→ Required action
Would you return, word for word, the lines running from the one with "wardrobe: (455, 493)" to the final line of the listing below, pictures omitted?

• • •

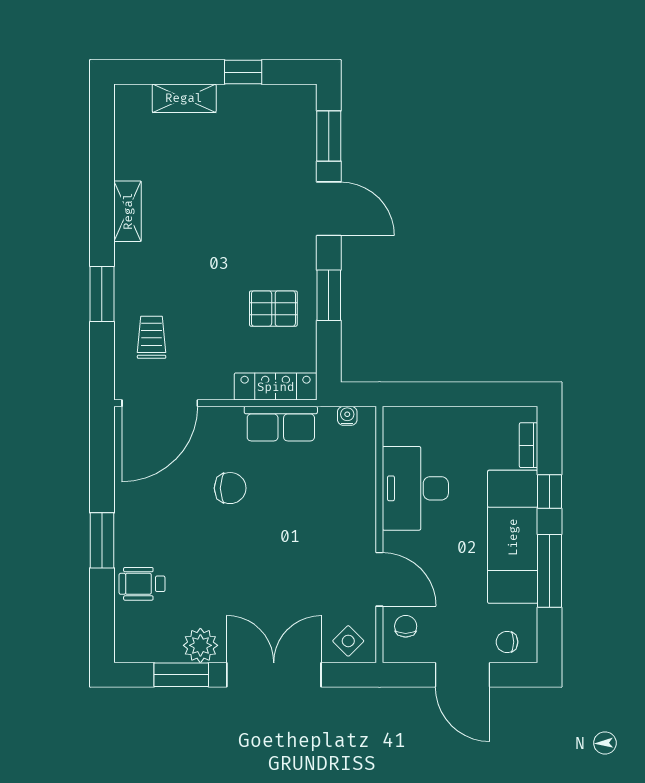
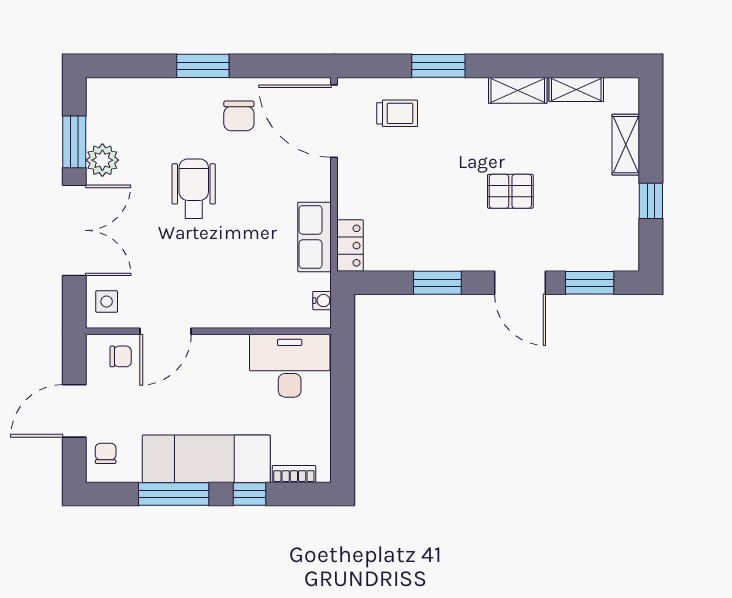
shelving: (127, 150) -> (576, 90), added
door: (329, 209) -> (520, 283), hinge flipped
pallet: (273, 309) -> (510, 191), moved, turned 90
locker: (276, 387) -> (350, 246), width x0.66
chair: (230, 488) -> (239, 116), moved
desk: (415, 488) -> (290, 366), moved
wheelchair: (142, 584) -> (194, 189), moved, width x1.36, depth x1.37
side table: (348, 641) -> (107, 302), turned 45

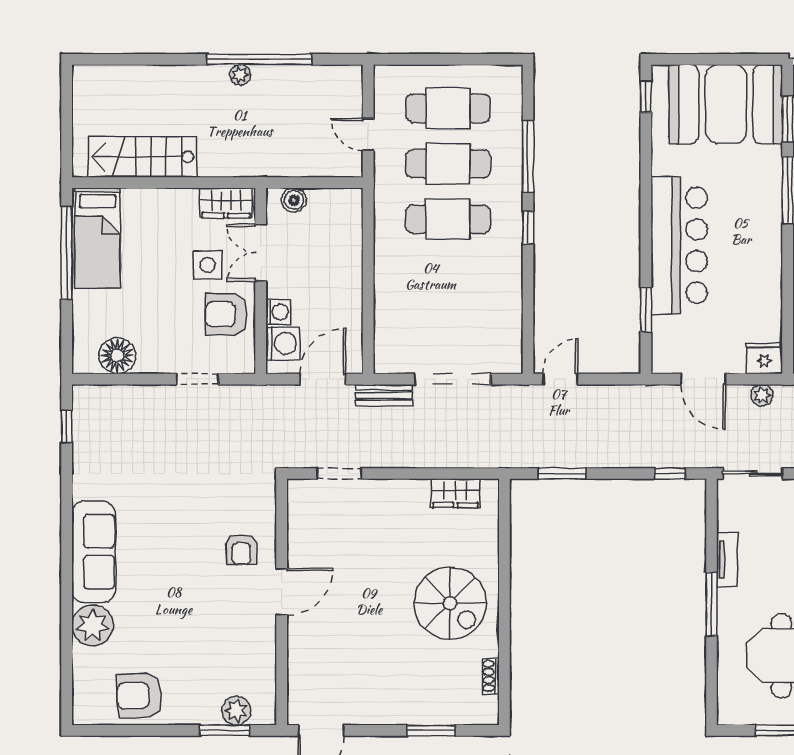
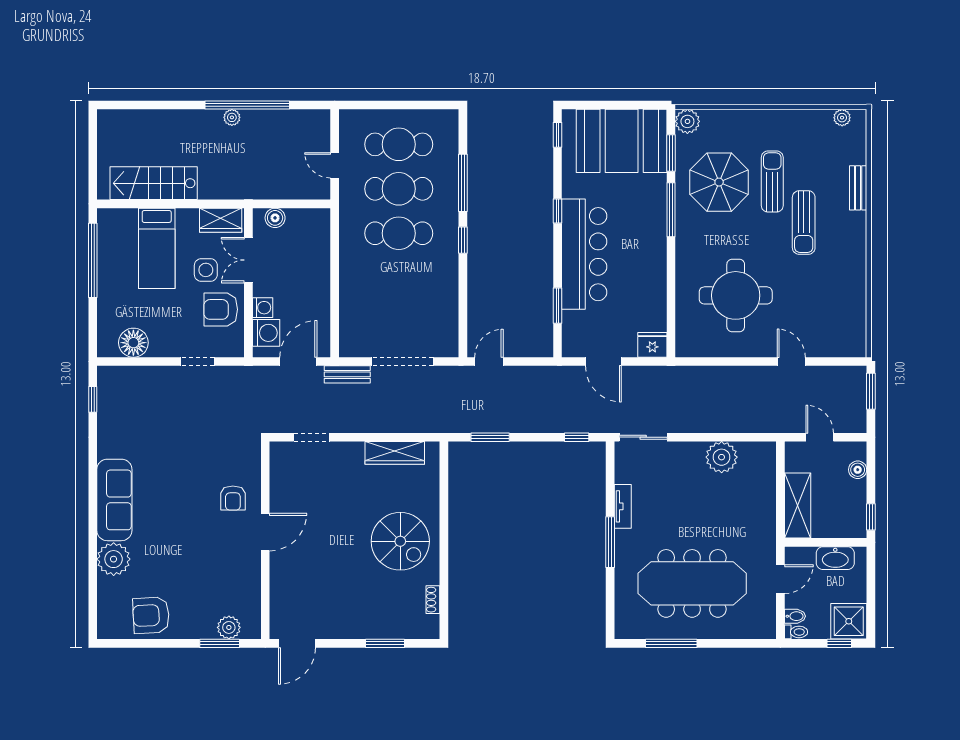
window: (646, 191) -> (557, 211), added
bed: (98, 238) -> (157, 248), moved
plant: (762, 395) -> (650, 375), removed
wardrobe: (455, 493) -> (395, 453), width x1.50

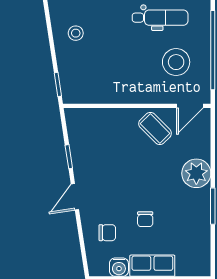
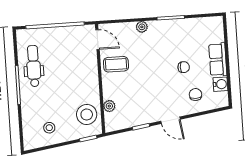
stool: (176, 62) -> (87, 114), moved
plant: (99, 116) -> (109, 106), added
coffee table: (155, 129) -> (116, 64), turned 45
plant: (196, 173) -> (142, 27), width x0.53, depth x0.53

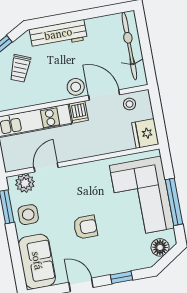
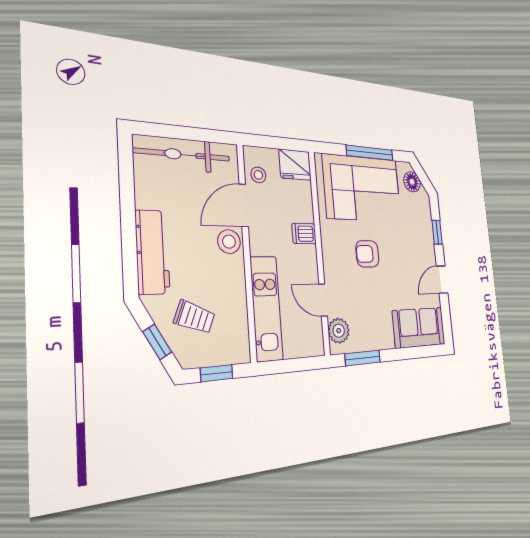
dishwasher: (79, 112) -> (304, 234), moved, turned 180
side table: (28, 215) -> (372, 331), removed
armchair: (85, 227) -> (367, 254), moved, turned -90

• • •

→ Answer below
wardrobe: (455, 493) -> (395, 453), width x1.50

stool: (176, 62) -> (87, 114), moved
plant: (99, 116) -> (109, 106), added
coffee table: (155, 129) -> (116, 64), turned 45
plant: (196, 173) -> (142, 27), width x0.53, depth x0.53

dishwasher: (79, 112) -> (304, 234), moved, turned 180
side table: (28, 215) -> (372, 331), removed
armchair: (85, 227) -> (367, 254), moved, turned -90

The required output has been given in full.